DATA PROVIDED.
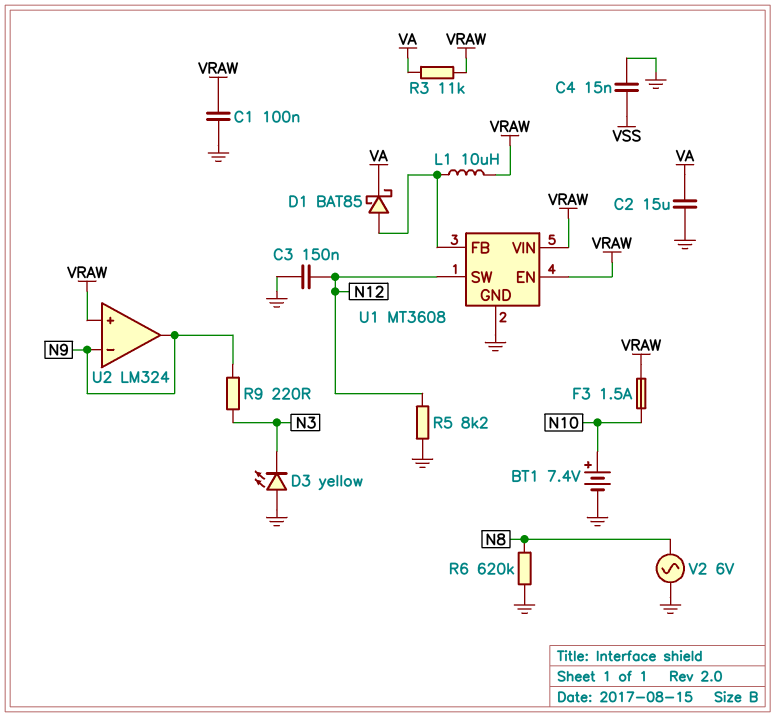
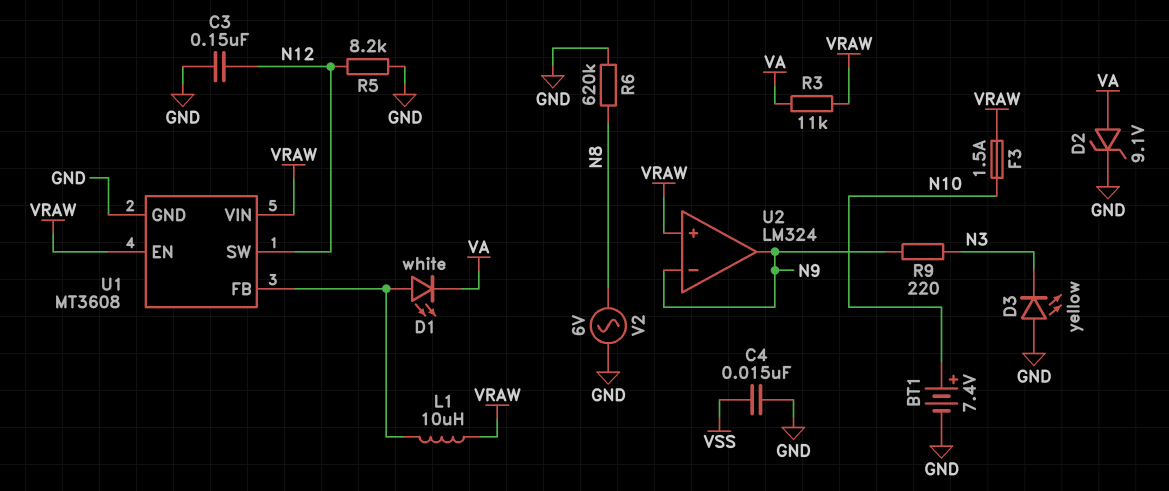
C1: 100nF (GND, VRAW) -> none
C2: 15uF (GND, VA) -> none
D1: schottky BAT85 (A U1/FB, K VA) -> LED white (A U1/FB, K VA)
D2: none -> zener 9.1V (A VA, K GND)

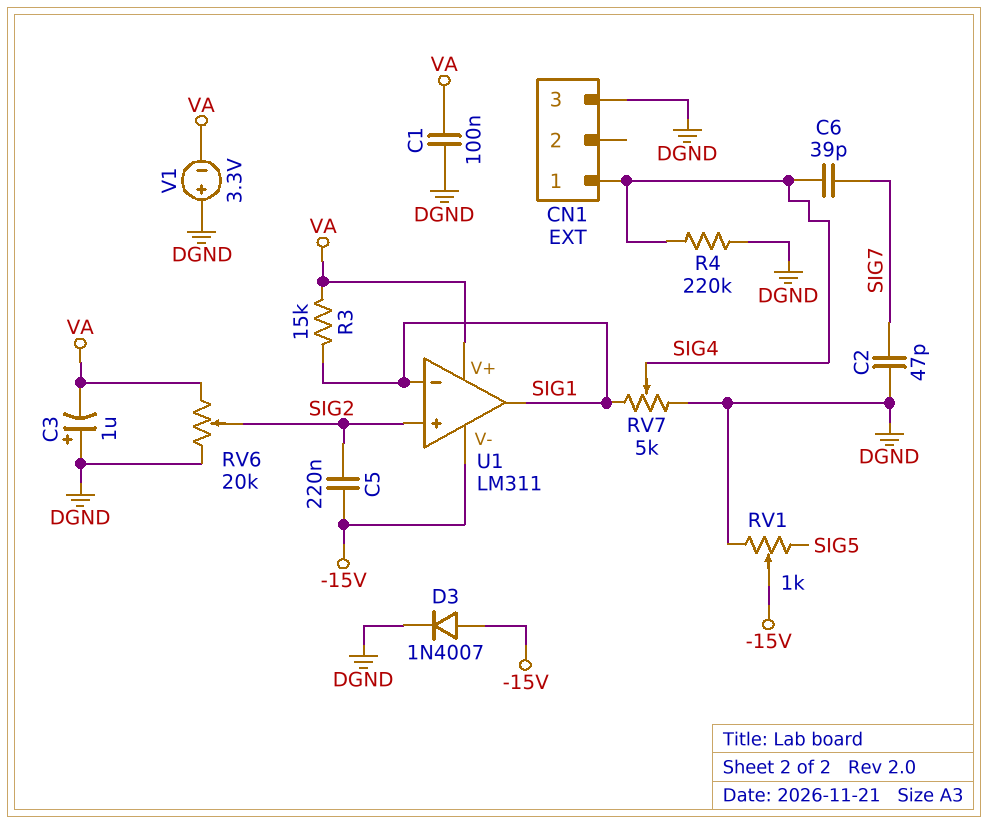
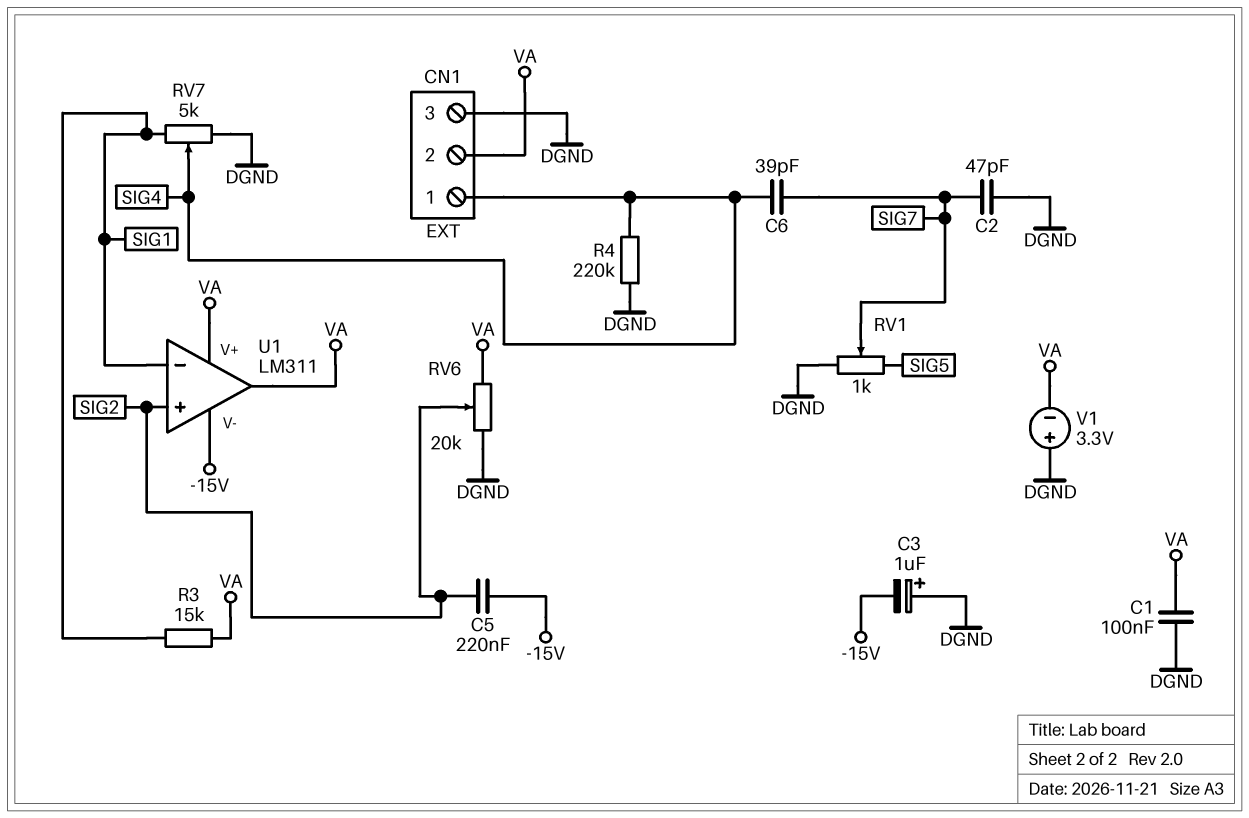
C3: 1uF (plus DGND, minus VA) -> 1uF (plus DGND, minus -15V)
CN1 pin 2: none -> VA
D3: diode 1N4007 (A -15V, K DGND) -> none
RV1: 1k (DGND, SIG5, wiper -15V) -> 1k (DGND, SIG5, wiper SIG7)
U1 pin out: SIG1 -> VA

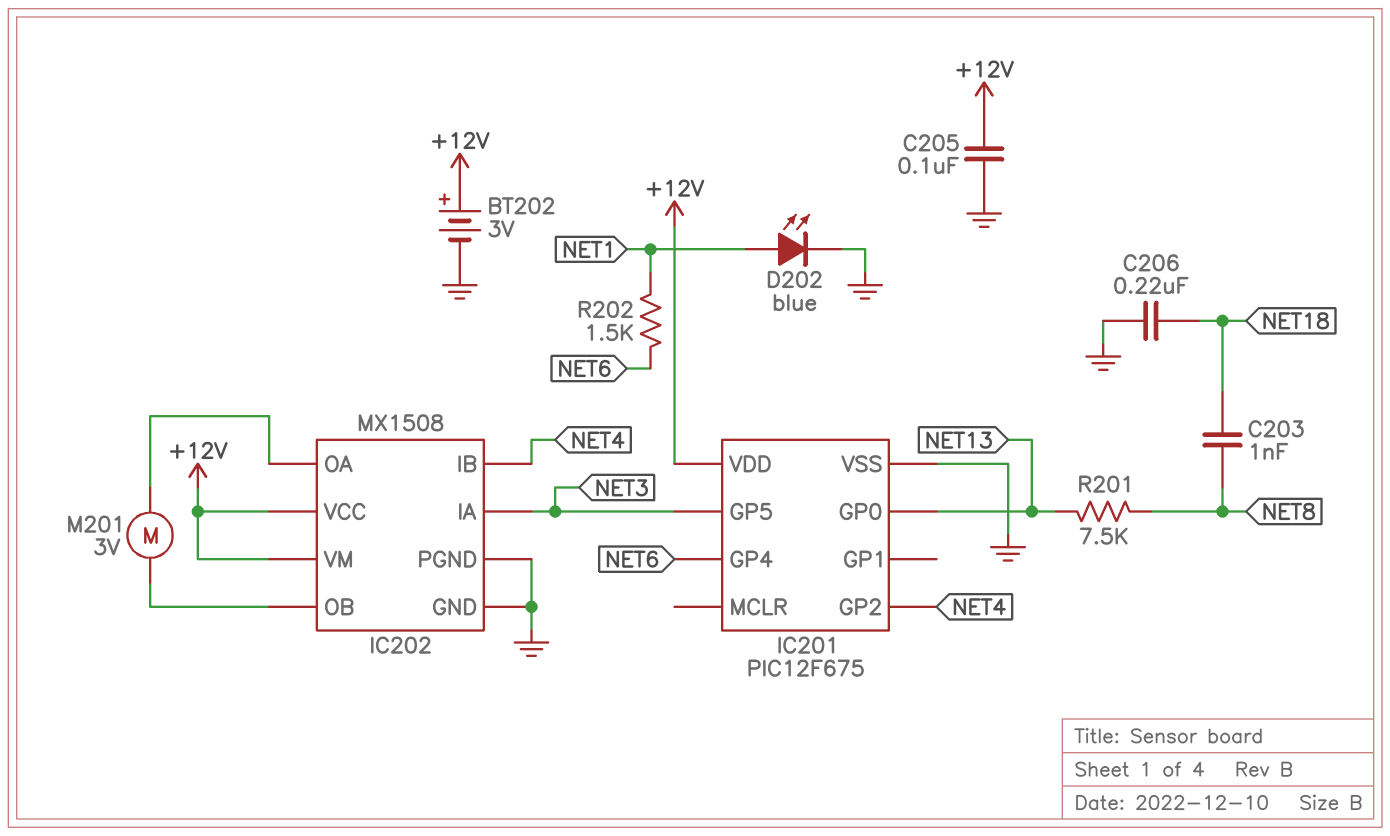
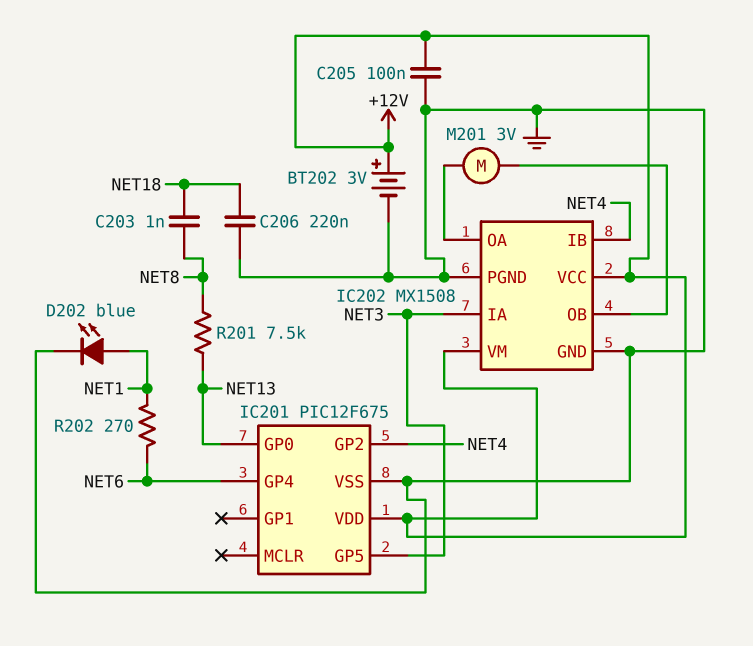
R202: 1.5k (NET1, NET6) -> 270 (NET1, NET6)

EXERCISE DESCRIPTION.
From the records above, determine how many lines hold "none" and give only that number.

RESPONSE TO THE TASK.
5